DATA BLOCK:

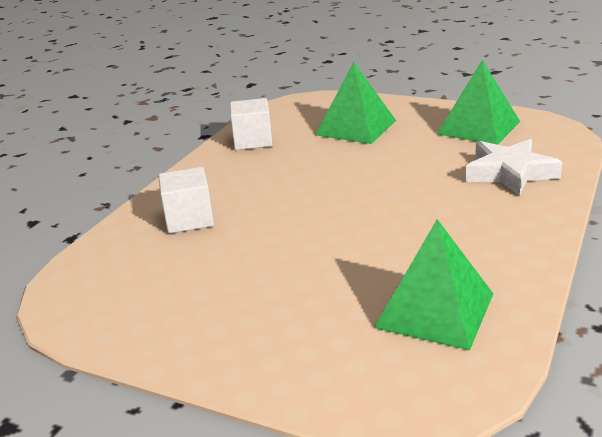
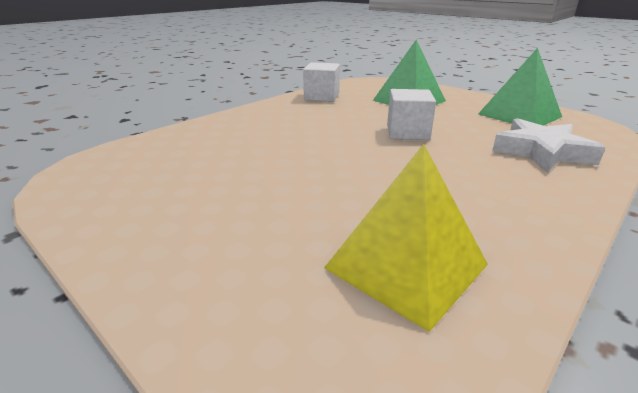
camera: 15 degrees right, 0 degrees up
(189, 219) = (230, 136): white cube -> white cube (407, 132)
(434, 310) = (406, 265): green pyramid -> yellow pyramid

WHAT TO DO: After locating the line that holds "(189, 219) = (230, 136): white", print it and each line after it through the end of the data, exactly as it stands.

YOUR RESPONSE:
(189, 219) = (230, 136): white cube -> white cube (407, 132)
(434, 310) = (406, 265): green pyramid -> yellow pyramid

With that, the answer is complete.